What to produce: When you reach the line containing "ENC2 pin SW: D8 -> D10" in the entries below, start writing out each line exactly, and stop after the line containing "LUX pin SCL: D2 -> A2".

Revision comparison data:
****************
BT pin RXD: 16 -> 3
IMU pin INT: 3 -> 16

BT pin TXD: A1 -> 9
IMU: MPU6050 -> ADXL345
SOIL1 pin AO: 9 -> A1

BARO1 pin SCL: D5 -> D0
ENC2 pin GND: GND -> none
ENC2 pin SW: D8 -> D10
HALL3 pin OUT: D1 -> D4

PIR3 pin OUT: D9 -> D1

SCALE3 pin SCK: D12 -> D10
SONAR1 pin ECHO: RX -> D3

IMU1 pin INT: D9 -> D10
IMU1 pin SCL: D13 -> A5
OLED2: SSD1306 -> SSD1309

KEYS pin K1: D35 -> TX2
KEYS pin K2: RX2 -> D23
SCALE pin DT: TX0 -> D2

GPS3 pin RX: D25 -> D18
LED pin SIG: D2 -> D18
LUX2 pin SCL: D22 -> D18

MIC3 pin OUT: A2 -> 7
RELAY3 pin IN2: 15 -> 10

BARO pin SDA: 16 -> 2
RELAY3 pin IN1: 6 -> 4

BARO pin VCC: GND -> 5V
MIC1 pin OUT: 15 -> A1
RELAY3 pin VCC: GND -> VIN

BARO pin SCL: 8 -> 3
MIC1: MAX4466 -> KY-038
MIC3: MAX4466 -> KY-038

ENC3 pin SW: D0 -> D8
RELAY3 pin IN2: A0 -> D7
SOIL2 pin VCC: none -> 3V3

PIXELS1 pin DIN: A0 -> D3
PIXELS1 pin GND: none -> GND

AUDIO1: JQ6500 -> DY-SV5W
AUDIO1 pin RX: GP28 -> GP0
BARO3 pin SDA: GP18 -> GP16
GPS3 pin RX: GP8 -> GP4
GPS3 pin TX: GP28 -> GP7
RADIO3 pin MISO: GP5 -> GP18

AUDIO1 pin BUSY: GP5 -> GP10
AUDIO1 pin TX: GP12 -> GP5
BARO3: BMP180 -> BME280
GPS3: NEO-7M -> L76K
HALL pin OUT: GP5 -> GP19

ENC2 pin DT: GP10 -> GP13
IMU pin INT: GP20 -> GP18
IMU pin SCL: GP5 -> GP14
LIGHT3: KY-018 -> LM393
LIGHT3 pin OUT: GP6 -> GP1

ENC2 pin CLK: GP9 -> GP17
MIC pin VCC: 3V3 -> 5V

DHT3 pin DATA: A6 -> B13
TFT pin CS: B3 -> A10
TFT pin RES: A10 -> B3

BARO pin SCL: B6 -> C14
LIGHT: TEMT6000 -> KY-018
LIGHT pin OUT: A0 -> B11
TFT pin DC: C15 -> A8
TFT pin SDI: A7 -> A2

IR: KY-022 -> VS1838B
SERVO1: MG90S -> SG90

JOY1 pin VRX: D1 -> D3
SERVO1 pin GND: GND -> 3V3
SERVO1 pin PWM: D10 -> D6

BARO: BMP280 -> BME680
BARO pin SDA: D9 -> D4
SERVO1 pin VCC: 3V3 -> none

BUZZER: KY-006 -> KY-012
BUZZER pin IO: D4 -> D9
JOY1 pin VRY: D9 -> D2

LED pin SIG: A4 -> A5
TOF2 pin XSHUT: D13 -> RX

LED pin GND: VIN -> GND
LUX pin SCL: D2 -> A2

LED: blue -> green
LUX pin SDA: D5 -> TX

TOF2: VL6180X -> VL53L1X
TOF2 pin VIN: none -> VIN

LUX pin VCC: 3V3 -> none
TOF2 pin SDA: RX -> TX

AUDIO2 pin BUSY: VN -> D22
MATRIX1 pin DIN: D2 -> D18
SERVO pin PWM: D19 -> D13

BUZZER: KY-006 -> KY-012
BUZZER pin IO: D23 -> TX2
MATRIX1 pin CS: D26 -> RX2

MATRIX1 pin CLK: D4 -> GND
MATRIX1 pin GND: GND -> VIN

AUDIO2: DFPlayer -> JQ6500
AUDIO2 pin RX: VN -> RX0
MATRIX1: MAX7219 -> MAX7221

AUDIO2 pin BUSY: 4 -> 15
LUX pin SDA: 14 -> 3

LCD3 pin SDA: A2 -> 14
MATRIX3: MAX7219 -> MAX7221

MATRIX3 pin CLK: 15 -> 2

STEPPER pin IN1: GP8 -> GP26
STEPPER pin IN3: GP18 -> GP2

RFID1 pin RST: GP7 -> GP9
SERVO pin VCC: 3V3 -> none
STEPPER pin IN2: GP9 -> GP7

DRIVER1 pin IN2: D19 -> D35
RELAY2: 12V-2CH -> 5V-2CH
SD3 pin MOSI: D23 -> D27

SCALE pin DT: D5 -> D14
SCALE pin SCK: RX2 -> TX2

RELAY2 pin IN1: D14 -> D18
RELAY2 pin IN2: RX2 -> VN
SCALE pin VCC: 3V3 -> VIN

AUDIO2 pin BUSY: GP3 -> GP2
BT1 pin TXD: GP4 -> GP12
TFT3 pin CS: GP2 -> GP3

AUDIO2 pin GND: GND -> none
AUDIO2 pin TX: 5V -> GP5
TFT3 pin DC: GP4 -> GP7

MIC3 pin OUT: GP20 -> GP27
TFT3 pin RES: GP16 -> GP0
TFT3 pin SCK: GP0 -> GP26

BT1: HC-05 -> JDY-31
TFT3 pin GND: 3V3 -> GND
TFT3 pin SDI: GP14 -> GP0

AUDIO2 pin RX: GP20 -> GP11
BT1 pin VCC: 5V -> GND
****************
Output for this exercise:
ENC2 pin SW: D8 -> D10
HALL3 pin OUT: D1 -> D4

PIR3 pin OUT: D9 -> D1

SCALE3 pin SCK: D12 -> D10
SONAR1 pin ECHO: RX -> D3

IMU1 pin INT: D9 -> D10
IMU1 pin SCL: D13 -> A5
OLED2: SSD1306 -> SSD1309

KEYS pin K1: D35 -> TX2
KEYS pin K2: RX2 -> D23
SCALE pin DT: TX0 -> D2

GPS3 pin RX: D25 -> D18
LED pin SIG: D2 -> D18
LUX2 pin SCL: D22 -> D18

MIC3 pin OUT: A2 -> 7
RELAY3 pin IN2: 15 -> 10

BARO pin SDA: 16 -> 2
RELAY3 pin IN1: 6 -> 4

BARO pin VCC: GND -> 5V
MIC1 pin OUT: 15 -> A1
RELAY3 pin VCC: GND -> VIN

BARO pin SCL: 8 -> 3
MIC1: MAX4466 -> KY-038
MIC3: MAX4466 -> KY-038

ENC3 pin SW: D0 -> D8
RELAY3 pin IN2: A0 -> D7
SOIL2 pin VCC: none -> 3V3

PIXELS1 pin DIN: A0 -> D3
PIXELS1 pin GND: none -> GND

AUDIO1: JQ6500 -> DY-SV5W
AUDIO1 pin RX: GP28 -> GP0
BARO3 pin SDA: GP18 -> GP16
GPS3 pin RX: GP8 -> GP4
GPS3 pin TX: GP28 -> GP7
RADIO3 pin MISO: GP5 -> GP18

AUDIO1 pin BUSY: GP5 -> GP10
AUDIO1 pin TX: GP12 -> GP5
BARO3: BMP180 -> BME280
GPS3: NEO-7M -> L76K
HALL pin OUT: GP5 -> GP19

ENC2 pin DT: GP10 -> GP13
IMU pin INT: GP20 -> GP18
IMU pin SCL: GP5 -> GP14
LIGHT3: KY-018 -> LM393
LIGHT3 pin OUT: GP6 -> GP1

ENC2 pin CLK: GP9 -> GP17
MIC pin VCC: 3V3 -> 5V

DHT3 pin DATA: A6 -> B13
TFT pin CS: B3 -> A10
TFT pin RES: A10 -> B3

BARO pin SCL: B6 -> C14
LIGHT: TEMT6000 -> KY-018
LIGHT pin OUT: A0 -> B11
TFT pin DC: C15 -> A8
TFT pin SDI: A7 -> A2

IR: KY-022 -> VS1838B
SERVO1: MG90S -> SG90

JOY1 pin VRX: D1 -> D3
SERVO1 pin GND: GND -> 3V3
SERVO1 pin PWM: D10 -> D6

BARO: BMP280 -> BME680
BARO pin SDA: D9 -> D4
SERVO1 pin VCC: 3V3 -> none

BUZZER: KY-006 -> KY-012
BUZZER pin IO: D4 -> D9
JOY1 pin VRY: D9 -> D2

LED pin SIG: A4 -> A5
TOF2 pin XSHUT: D13 -> RX

LED pin GND: VIN -> GND
LUX pin SCL: D2 -> A2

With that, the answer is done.